What to produce >>
Your answer must be the full set of records, copied exactly, with no pictures in it.

##### Provided data

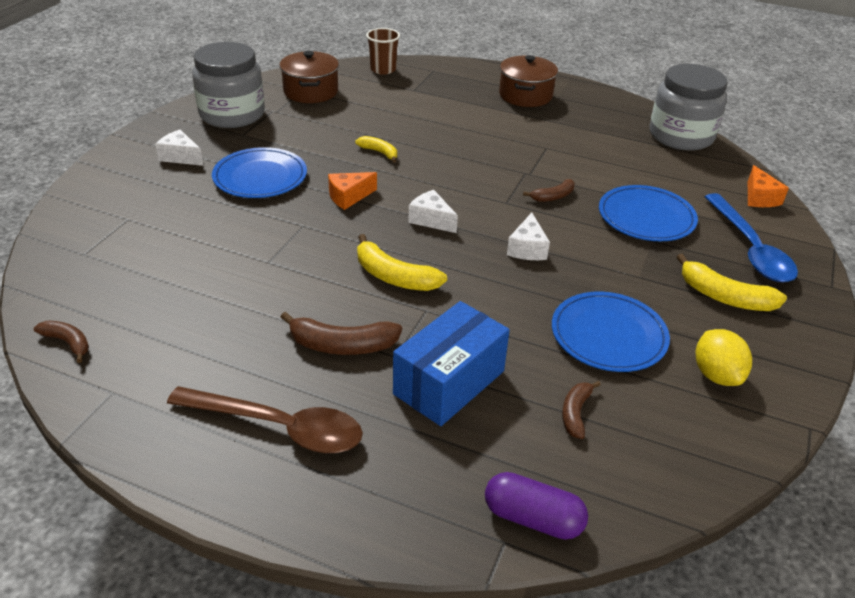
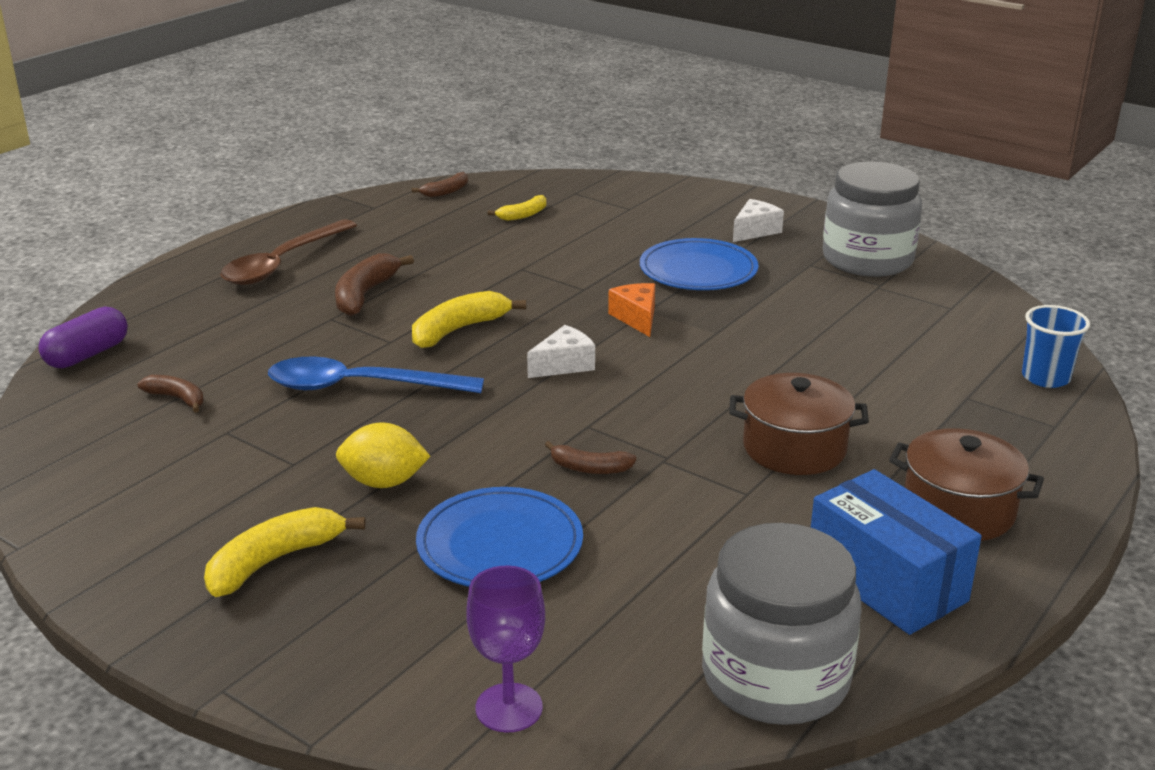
camera: 105 degrees right, 10 degrees down
(311, 91) = (946, 313): brown pot -> brown pot (794, 448)
(379, 152) = (749, 348): yellow banana -> yellow banana (523, 215)
(383, 69) = (1045, 377): brown cup -> blue cup
(449, 382) = (273, 340): blue box -> blue box (886, 581)
(527, 248) = (469, 422): white cheese -> none
(553, 197) = (589, 468): brown banana -> brown banana turned 60 degrees counterclockwise
(608, 335) = (270, 445): blue plate -> none
(716, 375) = (149, 504): yellow lemon -> yellow lemon (384, 482)
(750, 249) = (366, 631): blue spoon -> blue spoon (360, 387)
(759, 198) = (509, 708): orange cheese -> purple goblet

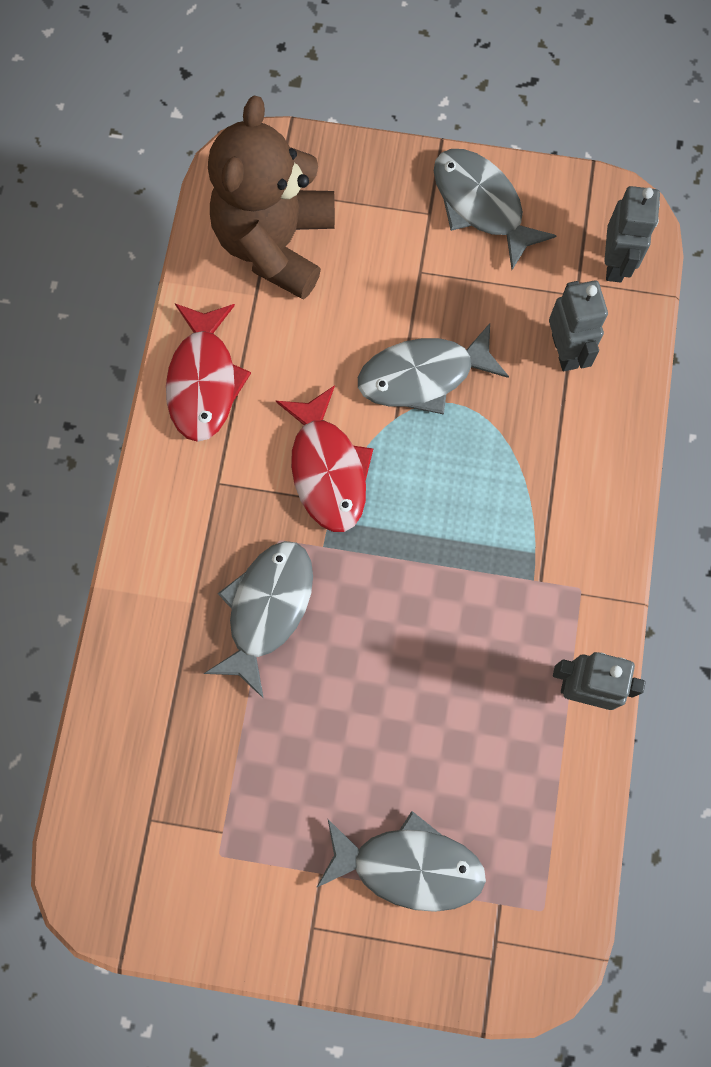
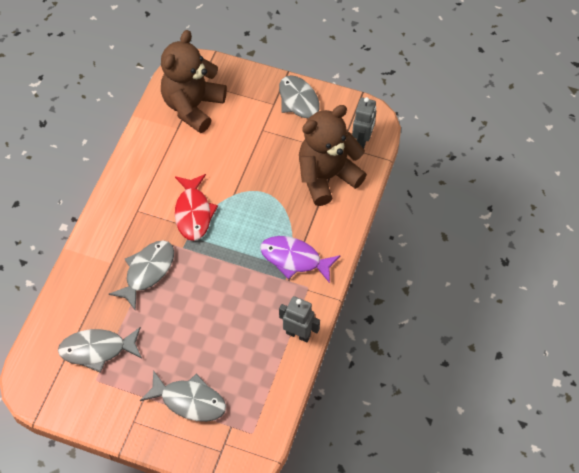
camera: 10 degrees right, 15 degrees down
(204, 381) = (142, 163): red fish -> none
(423, 376) = (252, 177): grey fish -> grey fish (97, 350)
(542, 534) = (294, 259): none -> purple fish
(565, 351) = (327, 177): grey robot -> brown teddy bear

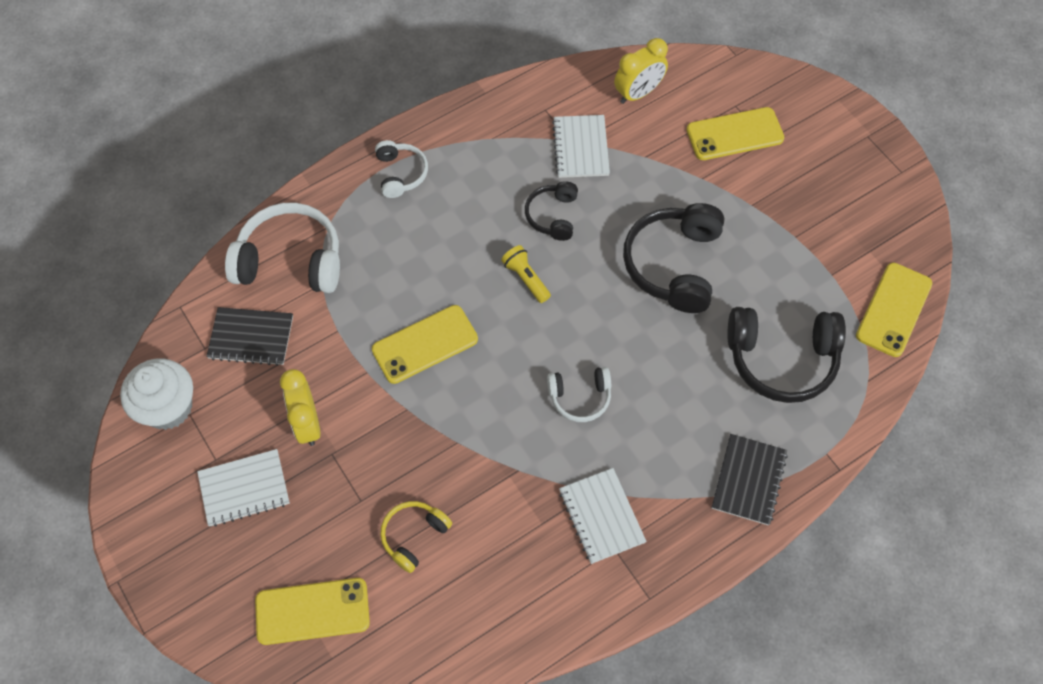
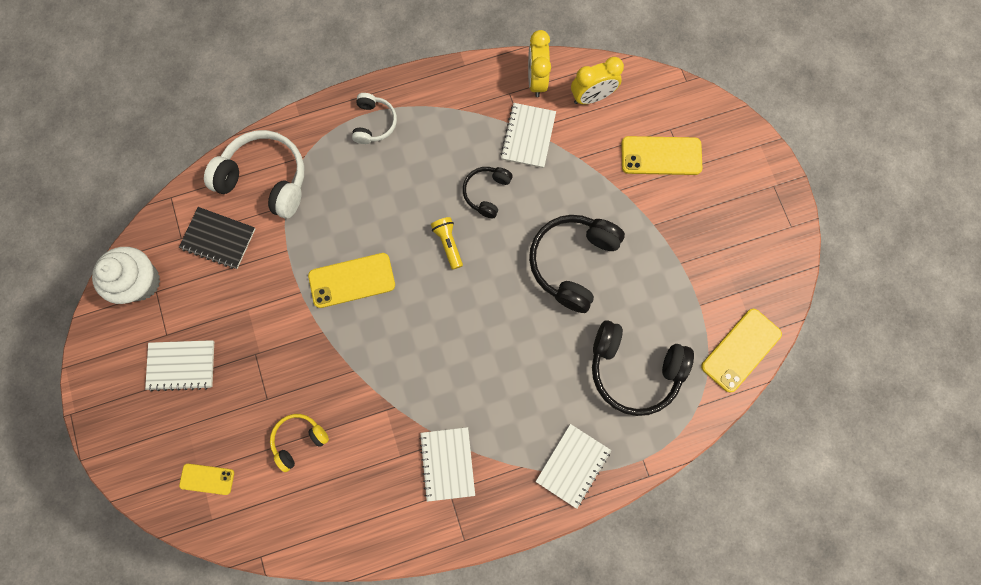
camera: 15 degrees right, 15 degrees up
(307, 423) = (243, 323): yellow clock -> yellow clock (536, 80)
(312, 611) = (207, 479): yellow phone -> yellow phone, size x0.59
(580, 397) = (461, 358): white headphones -> none
(749, 480) = (573, 465): black notebook -> white notebook

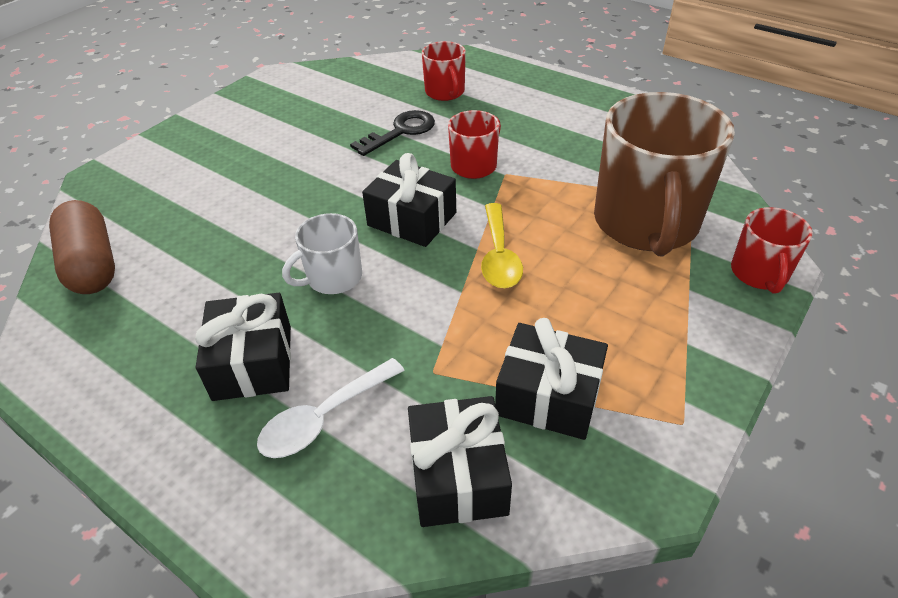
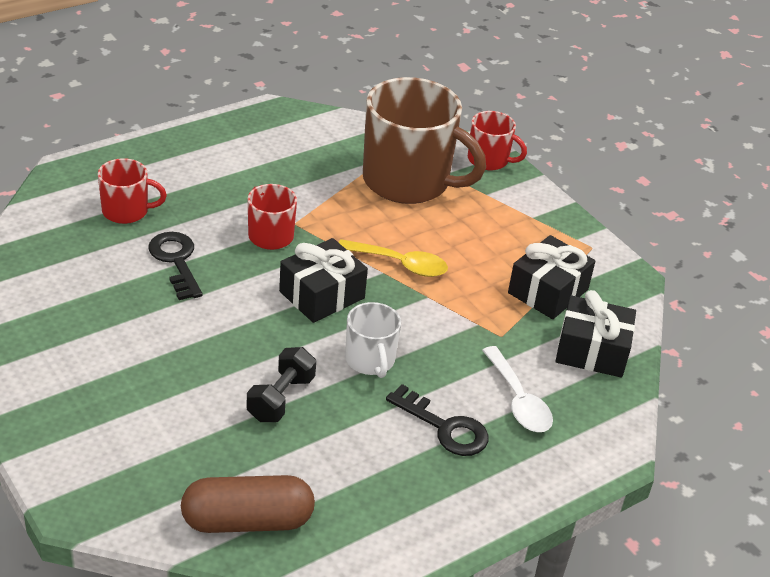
camera: 75 degrees left, 5 degrees down
(253, 237) = (281, 398): none -> black dumbbell
(253, 362) = (444, 427): black gift -> black key

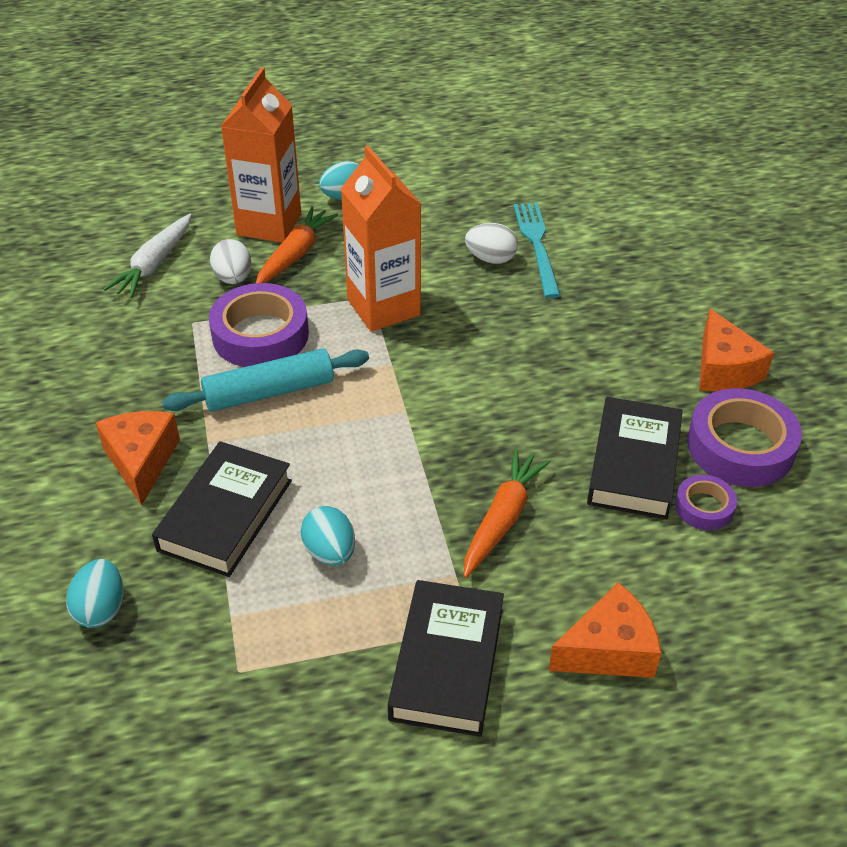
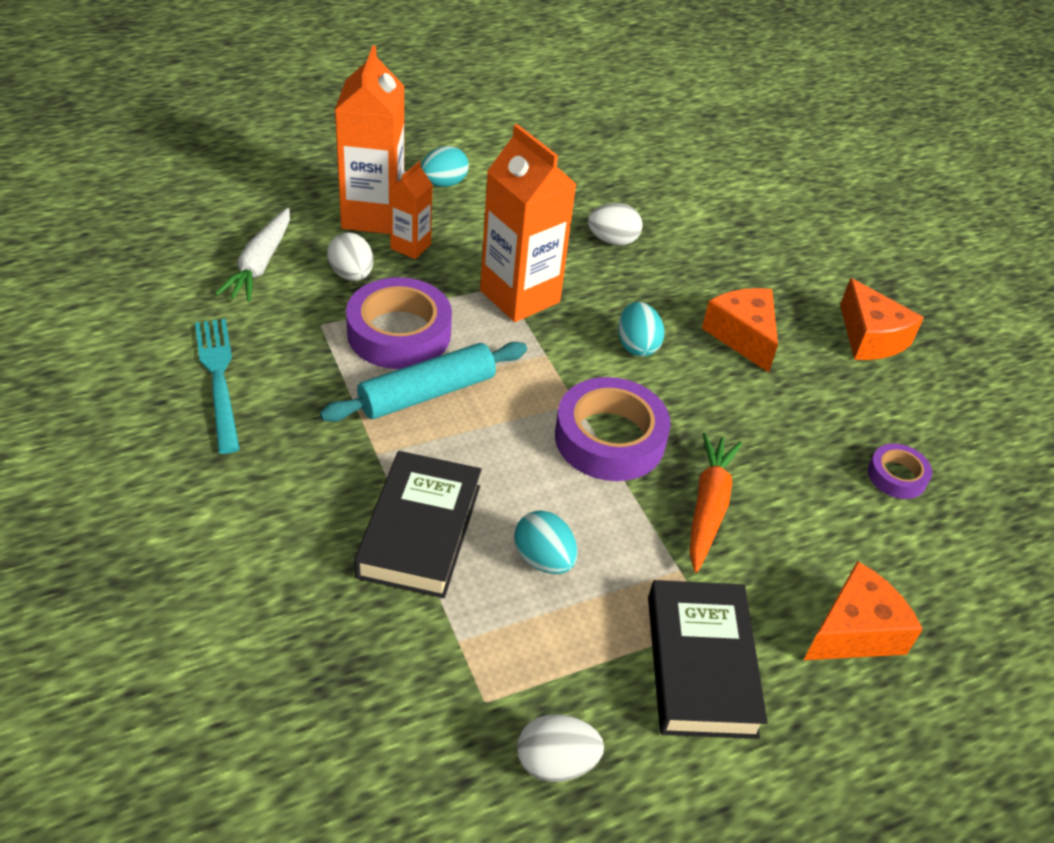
camera: 15 degrees left, 0 degrees up
(101, 609) = (312, 650): turquoise egg -> turquoise egg (636, 345)
(141, 461) = (309, 480): orange cheese -> orange cheese (742, 336)
(284, 732) = (556, 762): none -> white egg
(295, 255) = (410, 246): orange carrot -> orange carton
(537, 245) = (653, 225): turquoise fork -> turquoise fork (218, 378)
(634, 464) = (817, 439): black book -> none
(740, 446) = (910, 412): purple tape -> purple tape (609, 438)

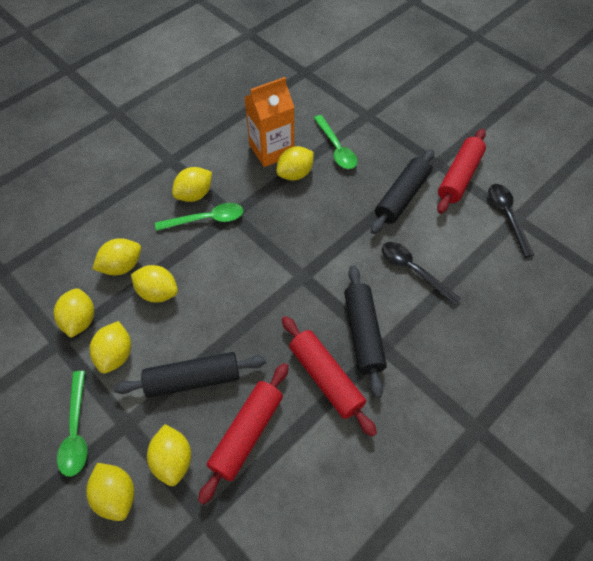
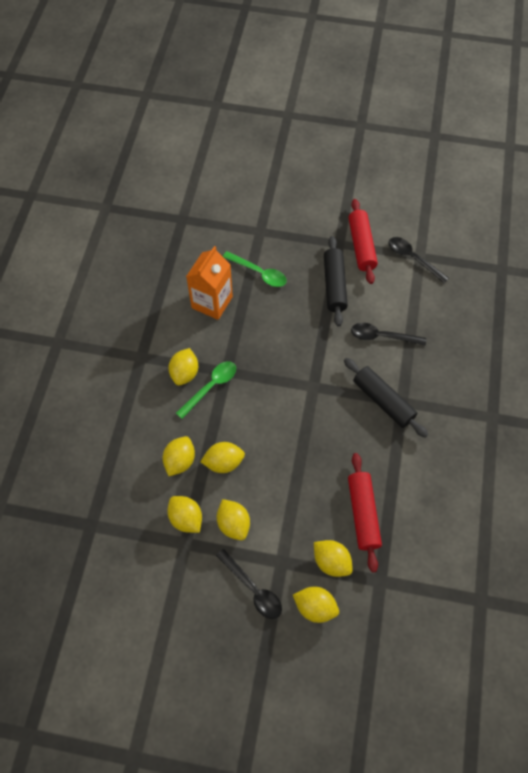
camera: 35 degrees left, 5 degrees up
(76, 431) = (253, 589): green spoon -> black spoon
(193, 379) = (300, 504): black rolling pin -> none
(295, 174) = (245, 311): yellow lemon -> none
(325, 378) = (383, 446): red rolling pin -> none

##########

Output of the exercise >>
camera: 105 degrees right, 10 degrees down
(311, 91) = (946, 313): brown pot -> brown pot (794, 448)
(379, 152) = (749, 348): yellow banana -> yellow banana (523, 215)
(383, 69) = (1045, 377): brown cup -> blue cup
(449, 382) = (273, 340): blue box -> blue box (886, 581)
(527, 248) = (469, 422): white cheese -> none
(553, 197) = (589, 468): brown banana -> brown banana turned 60 degrees counterclockwise
(608, 335) = (270, 445): blue plate -> none
(716, 375) = (149, 504): yellow lemon -> yellow lemon (384, 482)
(750, 249) = (366, 631): blue spoon -> blue spoon (360, 387)
(759, 198) = (509, 708): orange cheese -> purple goblet

camera: 10 degrees right, 15 degrees down
(204, 381) = (142, 163): red fish -> none
(423, 376) = (252, 177): grey fish -> grey fish (97, 350)
(542, 534) = (294, 259): none -> purple fish
(565, 351) = (327, 177): grey robot -> brown teddy bear

camera: 15 degrees right, 15 degrees up
(307, 423) = (243, 323): yellow clock -> yellow clock (536, 80)
(312, 611) = (207, 479): yellow phone -> yellow phone, size x0.59
(580, 397) = (461, 358): white headphones -> none
(749, 480) = (573, 465): black notebook -> white notebook

camera: 75 degrees left, 5 degrees down
(253, 237) = (281, 398): none -> black dumbbell
(253, 362) = (444, 427): black gift -> black key

camera: 15 degrees left, 0 degrees up
(101, 609) = (312, 650): turquoise egg -> turquoise egg (636, 345)
(141, 461) = (309, 480): orange cheese -> orange cheese (742, 336)
(284, 732) = (556, 762): none -> white egg
(295, 255) = (410, 246): orange carrot -> orange carton
(537, 245) = (653, 225): turquoise fork -> turquoise fork (218, 378)
(634, 464) = (817, 439): black book -> none
(740, 446) = (910, 412): purple tape -> purple tape (609, 438)

camera: 35 degrees left, 5 degrees up
(76, 431) = (253, 589): green spoon -> black spoon
(193, 379) = (300, 504): black rolling pin -> none
(295, 174) = (245, 311): yellow lemon -> none
(325, 378) = (383, 446): red rolling pin -> none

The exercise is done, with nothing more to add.